▶ [EXERCISE] Look through the entries below and show every line containing the word "carrot".

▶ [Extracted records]
______________________________
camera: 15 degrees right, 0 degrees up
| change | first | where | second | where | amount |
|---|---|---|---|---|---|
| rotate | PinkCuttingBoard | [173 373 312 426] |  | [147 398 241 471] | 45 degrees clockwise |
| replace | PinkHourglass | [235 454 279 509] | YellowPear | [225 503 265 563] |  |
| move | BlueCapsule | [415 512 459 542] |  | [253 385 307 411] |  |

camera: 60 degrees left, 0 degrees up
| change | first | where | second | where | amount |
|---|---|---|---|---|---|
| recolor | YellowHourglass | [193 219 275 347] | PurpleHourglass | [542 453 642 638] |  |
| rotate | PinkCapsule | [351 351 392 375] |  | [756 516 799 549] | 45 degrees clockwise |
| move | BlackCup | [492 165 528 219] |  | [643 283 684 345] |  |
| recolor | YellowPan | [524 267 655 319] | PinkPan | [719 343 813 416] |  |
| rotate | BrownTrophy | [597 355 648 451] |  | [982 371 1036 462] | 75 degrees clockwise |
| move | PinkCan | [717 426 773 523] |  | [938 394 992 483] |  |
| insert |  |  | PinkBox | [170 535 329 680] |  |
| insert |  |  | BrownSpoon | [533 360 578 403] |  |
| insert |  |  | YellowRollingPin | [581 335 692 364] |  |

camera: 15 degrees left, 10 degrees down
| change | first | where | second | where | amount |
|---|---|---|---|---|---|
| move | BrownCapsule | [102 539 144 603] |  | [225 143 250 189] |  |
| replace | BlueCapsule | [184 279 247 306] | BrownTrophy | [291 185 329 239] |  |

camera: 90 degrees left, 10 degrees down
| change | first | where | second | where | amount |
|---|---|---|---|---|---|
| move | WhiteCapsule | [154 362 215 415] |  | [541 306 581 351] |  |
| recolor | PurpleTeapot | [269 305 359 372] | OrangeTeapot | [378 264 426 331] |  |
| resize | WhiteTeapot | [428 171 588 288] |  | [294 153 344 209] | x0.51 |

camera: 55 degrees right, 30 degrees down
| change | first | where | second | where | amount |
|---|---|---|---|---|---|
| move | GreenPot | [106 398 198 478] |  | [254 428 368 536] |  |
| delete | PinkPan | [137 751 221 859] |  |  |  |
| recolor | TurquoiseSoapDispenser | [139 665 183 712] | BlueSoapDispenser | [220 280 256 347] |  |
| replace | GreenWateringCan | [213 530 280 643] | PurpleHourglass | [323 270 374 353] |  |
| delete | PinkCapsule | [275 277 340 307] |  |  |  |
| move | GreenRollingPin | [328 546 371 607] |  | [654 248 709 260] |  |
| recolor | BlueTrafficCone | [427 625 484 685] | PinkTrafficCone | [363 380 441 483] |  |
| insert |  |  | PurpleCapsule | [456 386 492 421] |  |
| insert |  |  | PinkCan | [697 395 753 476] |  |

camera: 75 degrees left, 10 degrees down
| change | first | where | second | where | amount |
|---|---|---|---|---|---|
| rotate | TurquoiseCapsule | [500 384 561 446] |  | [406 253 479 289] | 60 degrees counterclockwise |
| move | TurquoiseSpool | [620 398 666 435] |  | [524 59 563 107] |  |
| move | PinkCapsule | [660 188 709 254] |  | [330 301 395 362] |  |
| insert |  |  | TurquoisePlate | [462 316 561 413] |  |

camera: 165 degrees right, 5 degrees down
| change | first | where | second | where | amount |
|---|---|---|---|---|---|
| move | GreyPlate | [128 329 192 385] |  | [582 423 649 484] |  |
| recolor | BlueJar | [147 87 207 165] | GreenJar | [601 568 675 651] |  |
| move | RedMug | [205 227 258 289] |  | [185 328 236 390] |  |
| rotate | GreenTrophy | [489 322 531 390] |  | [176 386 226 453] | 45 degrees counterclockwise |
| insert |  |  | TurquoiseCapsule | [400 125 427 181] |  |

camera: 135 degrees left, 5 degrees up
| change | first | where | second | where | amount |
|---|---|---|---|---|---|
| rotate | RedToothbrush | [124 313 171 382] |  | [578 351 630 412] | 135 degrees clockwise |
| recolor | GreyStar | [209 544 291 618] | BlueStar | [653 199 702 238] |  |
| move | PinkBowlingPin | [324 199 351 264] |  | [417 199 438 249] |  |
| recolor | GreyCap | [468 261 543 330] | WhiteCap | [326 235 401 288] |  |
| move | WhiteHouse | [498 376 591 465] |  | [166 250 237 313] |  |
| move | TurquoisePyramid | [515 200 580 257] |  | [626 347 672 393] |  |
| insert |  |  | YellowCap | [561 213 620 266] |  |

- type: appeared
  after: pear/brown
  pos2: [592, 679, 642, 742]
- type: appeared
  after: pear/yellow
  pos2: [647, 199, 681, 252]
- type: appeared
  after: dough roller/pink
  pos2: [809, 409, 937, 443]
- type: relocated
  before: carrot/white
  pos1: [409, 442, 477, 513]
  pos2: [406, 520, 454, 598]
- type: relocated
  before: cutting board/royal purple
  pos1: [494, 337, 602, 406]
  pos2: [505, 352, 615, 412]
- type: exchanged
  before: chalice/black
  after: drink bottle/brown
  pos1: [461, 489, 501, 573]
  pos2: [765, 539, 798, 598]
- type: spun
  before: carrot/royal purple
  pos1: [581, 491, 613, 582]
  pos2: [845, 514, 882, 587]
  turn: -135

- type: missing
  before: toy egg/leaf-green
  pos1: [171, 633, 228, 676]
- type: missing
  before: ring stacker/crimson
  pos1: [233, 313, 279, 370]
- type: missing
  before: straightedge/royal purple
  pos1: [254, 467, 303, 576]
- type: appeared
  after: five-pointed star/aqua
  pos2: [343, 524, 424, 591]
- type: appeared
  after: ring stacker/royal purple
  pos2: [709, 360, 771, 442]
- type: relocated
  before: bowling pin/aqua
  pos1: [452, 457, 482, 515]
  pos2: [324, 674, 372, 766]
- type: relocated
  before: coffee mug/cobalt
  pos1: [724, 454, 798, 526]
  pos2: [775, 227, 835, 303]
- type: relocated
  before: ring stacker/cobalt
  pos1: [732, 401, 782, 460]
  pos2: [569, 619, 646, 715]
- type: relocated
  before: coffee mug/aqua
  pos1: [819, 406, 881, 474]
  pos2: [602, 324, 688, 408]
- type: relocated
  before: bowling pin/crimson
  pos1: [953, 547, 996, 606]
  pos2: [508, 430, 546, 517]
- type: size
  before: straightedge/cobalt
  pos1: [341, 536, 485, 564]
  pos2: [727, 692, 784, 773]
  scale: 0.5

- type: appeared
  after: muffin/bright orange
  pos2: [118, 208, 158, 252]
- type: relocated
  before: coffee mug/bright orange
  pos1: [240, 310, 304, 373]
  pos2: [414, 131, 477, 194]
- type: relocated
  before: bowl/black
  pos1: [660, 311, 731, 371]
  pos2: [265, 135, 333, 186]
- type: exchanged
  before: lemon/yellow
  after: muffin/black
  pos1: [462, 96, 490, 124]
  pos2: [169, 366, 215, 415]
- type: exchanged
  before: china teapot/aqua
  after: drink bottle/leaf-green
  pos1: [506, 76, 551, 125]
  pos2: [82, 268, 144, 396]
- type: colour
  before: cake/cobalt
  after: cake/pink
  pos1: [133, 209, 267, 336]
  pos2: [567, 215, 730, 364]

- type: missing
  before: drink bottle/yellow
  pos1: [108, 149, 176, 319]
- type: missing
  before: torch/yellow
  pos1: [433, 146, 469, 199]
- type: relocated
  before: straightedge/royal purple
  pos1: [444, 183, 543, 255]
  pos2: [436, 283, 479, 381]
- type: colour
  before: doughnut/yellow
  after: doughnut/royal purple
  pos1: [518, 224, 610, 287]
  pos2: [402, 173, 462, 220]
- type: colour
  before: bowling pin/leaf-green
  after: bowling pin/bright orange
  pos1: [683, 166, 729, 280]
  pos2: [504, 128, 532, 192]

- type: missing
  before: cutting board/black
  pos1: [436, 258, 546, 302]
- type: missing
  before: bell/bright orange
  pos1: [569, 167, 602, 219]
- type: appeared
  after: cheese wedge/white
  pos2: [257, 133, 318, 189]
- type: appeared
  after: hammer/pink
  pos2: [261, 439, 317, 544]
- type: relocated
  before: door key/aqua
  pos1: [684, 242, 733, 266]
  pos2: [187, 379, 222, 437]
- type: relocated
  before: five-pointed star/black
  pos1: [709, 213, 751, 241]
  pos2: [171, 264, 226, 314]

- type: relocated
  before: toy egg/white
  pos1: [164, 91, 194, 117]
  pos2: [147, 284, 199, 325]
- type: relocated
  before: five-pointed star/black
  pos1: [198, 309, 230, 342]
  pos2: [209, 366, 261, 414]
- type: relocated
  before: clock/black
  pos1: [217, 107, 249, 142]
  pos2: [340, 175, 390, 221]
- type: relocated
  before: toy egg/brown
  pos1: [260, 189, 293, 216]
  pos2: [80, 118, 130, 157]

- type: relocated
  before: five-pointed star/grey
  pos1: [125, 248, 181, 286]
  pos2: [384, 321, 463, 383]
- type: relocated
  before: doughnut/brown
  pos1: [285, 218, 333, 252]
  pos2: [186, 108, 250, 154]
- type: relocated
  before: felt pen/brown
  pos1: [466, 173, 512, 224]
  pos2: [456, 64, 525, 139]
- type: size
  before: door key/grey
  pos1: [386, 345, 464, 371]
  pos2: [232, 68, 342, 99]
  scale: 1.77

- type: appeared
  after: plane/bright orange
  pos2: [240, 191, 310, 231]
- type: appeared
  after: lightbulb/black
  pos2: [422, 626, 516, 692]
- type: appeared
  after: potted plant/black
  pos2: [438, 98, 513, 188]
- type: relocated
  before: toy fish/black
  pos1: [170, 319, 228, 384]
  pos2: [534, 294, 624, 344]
______________________________
▶ [TASK OUTPUT]
  before: carrot/white
  before: carrot/royal purple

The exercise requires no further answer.